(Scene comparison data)
- Opening Delimiter -
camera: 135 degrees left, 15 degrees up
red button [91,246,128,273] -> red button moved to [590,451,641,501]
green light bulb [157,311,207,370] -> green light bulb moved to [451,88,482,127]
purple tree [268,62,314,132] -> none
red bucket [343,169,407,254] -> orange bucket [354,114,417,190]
- Closing Delimiter -
- Opening Delimiter -
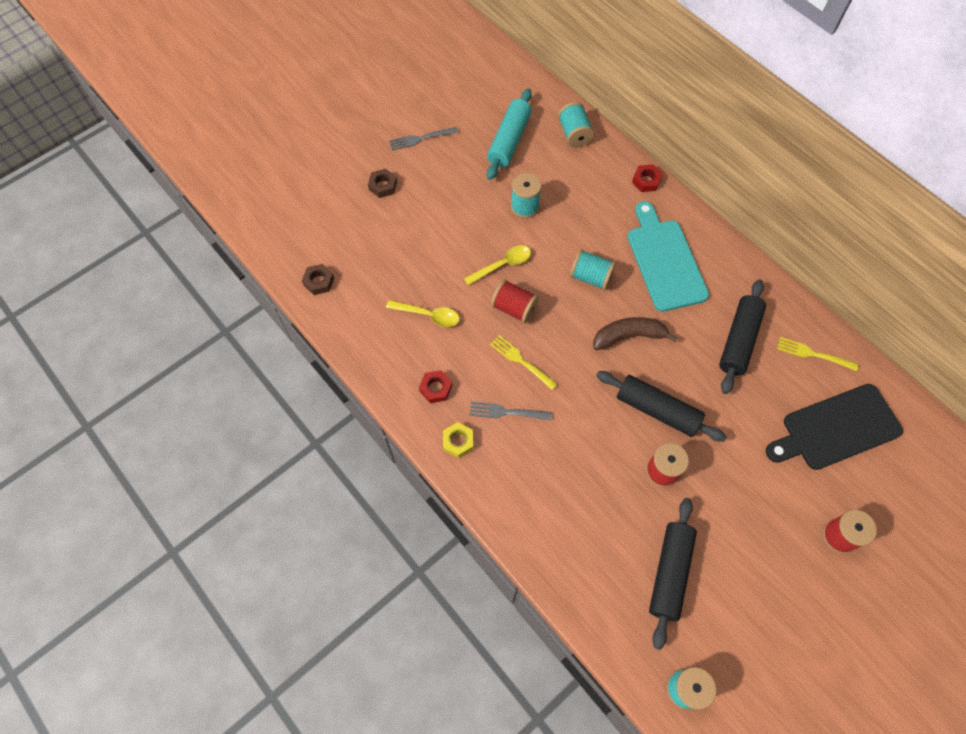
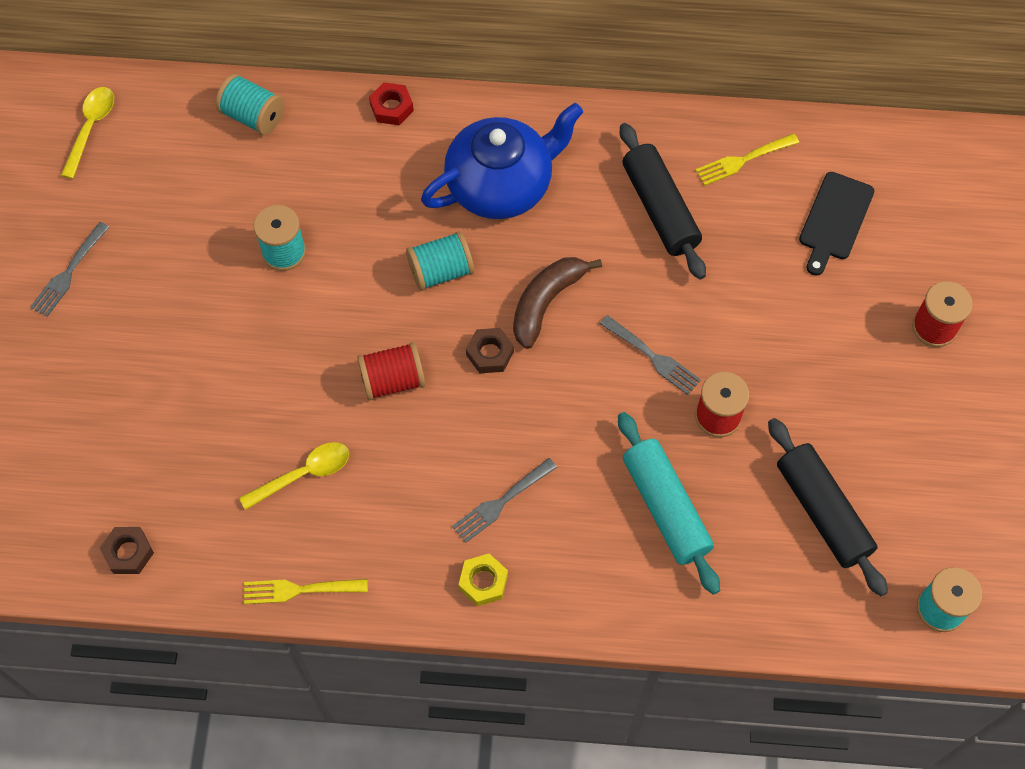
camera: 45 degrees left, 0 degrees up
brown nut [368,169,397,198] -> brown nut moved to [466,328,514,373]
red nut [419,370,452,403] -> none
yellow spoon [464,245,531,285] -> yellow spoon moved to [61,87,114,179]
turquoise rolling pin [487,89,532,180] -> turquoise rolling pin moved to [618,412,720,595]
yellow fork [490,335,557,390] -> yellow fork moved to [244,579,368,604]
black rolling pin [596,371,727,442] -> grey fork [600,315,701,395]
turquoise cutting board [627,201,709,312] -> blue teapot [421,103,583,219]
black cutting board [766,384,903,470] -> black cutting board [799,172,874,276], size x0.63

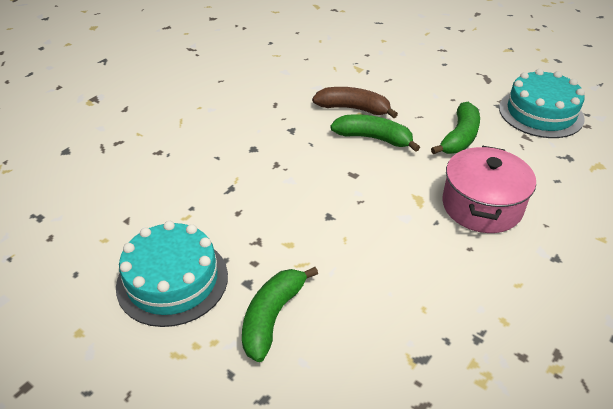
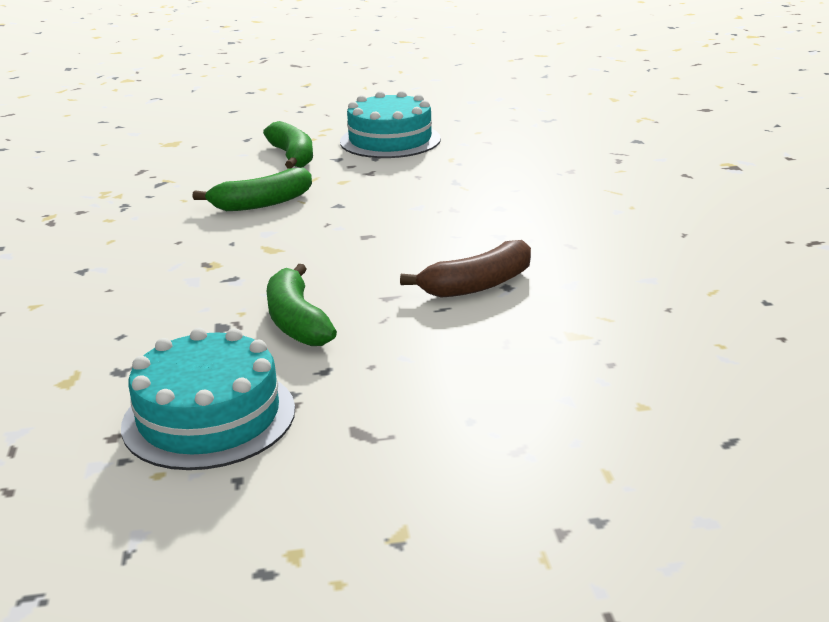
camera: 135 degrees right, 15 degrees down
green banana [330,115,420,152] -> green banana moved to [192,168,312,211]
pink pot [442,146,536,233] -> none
- Closing Delimiter -
> [What you need to do]: Look above for the line with "yellow fork [490,335,557,390]", then print it and each line after it down to and including the line with "pink pot [442,146,536,233] -> none". Leave out the pictures and keep the wording exact.

> [Answer]:
yellow fork [490,335,557,390] -> yellow fork moved to [244,579,368,604]
black rolling pin [596,371,727,442] -> grey fork [600,315,701,395]
turquoise cutting board [627,201,709,312] -> blue teapot [421,103,583,219]
black cutting board [766,384,903,470] -> black cutting board [799,172,874,276], size x0.63

camera: 135 degrees right, 15 degrees down
green banana [330,115,420,152] -> green banana moved to [192,168,312,211]
pink pot [442,146,536,233] -> none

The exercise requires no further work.